» **Exercise aim**
Some lines below hold "grey". Pick them out and copy them.

» **Dataset content**
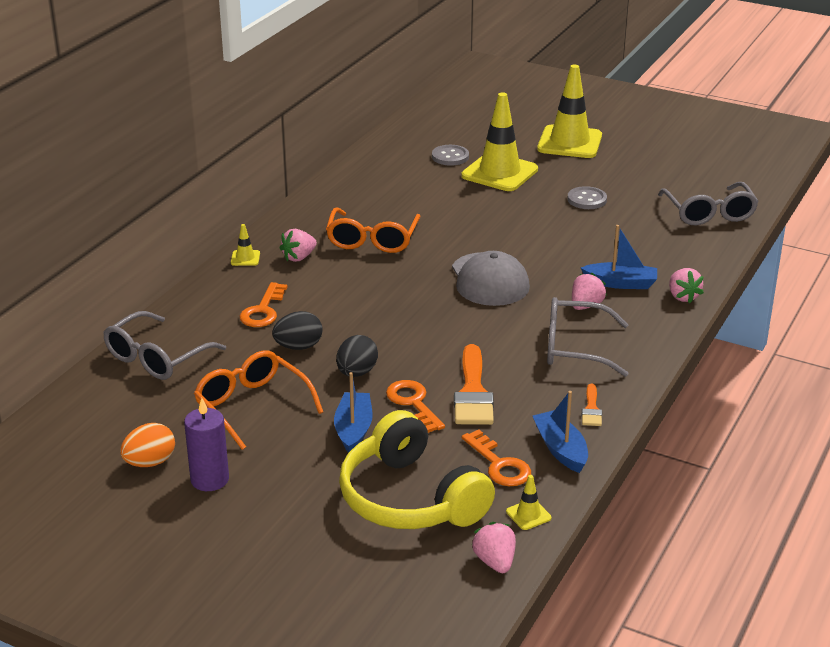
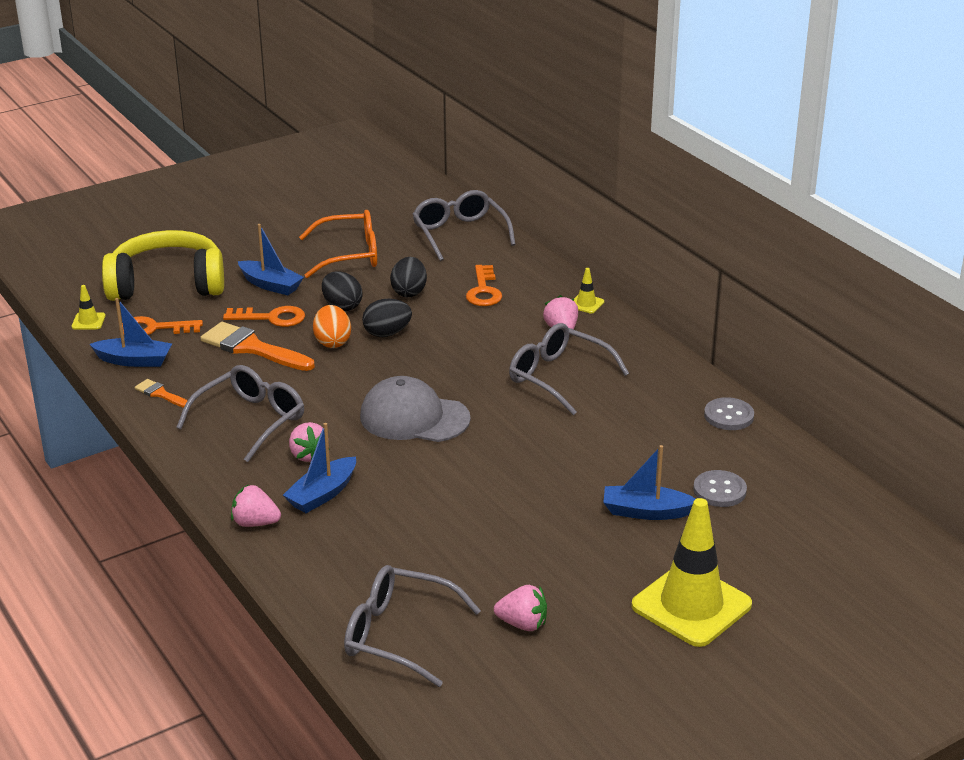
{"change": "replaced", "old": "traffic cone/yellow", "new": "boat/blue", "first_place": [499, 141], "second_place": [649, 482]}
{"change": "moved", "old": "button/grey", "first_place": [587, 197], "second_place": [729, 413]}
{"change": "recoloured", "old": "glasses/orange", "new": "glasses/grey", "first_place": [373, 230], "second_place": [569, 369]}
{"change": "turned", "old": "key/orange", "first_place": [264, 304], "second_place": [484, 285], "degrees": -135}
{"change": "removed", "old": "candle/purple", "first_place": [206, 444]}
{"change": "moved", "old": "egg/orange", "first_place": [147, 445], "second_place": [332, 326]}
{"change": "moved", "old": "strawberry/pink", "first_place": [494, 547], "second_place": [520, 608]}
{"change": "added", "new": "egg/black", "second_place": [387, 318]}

» **Exercise result**
{"change": "moved", "old": "button/grey", "first_place": [587, 197], "second_place": [729, 413]}
{"change": "recoloured", "old": "glasses/orange", "new": "glasses/grey", "first_place": [373, 230], "second_place": [569, 369]}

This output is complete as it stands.